- PROBLEM DESCRIPTION -
Reproduce, exactly and in full, only the lines below from the one containing "ruler in pink <423,148,531,201>" through the one containing "tape in blue".

[Scene edit records]
/---

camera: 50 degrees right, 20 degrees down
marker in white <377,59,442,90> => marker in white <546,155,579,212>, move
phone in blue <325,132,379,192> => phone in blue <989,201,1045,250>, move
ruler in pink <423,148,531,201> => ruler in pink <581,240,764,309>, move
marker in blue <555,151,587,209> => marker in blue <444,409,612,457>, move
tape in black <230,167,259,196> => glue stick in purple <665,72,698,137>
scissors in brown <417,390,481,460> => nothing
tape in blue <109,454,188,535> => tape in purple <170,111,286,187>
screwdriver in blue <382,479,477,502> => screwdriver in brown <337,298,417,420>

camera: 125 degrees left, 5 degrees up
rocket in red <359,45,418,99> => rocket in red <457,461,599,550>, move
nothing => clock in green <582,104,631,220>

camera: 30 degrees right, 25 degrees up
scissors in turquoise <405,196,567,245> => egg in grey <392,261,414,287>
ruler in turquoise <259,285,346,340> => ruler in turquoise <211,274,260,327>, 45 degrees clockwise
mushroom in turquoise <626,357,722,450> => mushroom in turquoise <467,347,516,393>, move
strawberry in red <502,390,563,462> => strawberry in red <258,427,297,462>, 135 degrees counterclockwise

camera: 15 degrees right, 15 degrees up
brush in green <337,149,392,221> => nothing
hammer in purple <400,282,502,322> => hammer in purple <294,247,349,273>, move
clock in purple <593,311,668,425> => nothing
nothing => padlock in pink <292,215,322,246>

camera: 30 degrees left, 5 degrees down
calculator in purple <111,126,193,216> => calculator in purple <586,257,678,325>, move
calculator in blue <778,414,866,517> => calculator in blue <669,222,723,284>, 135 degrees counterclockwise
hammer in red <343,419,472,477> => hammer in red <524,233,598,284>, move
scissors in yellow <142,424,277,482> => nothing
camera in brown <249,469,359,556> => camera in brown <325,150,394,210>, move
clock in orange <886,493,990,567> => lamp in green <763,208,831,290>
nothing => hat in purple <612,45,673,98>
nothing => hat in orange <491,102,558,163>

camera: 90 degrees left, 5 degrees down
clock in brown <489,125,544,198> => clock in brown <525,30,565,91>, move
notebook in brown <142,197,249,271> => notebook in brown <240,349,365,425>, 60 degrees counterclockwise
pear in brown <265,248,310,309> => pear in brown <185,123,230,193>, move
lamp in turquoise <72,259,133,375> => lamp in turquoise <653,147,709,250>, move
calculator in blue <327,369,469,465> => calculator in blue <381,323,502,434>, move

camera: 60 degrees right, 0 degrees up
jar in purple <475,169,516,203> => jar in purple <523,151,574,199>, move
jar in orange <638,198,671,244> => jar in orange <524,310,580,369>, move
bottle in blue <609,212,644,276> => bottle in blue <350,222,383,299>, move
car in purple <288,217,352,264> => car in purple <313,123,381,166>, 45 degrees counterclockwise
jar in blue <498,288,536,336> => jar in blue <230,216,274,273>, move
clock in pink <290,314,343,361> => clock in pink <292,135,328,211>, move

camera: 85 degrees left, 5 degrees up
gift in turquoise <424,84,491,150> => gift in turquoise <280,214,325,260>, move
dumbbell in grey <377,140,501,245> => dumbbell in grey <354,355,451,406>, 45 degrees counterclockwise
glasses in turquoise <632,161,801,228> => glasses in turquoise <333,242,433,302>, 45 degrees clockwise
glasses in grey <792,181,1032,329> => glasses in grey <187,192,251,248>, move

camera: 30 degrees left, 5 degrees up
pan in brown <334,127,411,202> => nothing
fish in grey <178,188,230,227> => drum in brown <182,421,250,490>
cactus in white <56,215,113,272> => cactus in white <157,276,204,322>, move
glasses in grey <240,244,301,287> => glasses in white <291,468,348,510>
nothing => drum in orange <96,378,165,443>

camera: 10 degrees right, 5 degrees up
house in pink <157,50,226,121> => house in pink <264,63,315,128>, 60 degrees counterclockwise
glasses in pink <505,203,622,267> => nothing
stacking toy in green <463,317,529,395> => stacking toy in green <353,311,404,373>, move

\---

- ANSWER SECTION -
ruler in pink <423,148,531,201> => ruler in pink <581,240,764,309>, move
marker in blue <555,151,587,209> => marker in blue <444,409,612,457>, move
tape in black <230,167,259,196> => glue stick in purple <665,72,698,137>
scissors in brown <417,390,481,460> => nothing
tape in blue <109,454,188,535> => tape in purple <170,111,286,187>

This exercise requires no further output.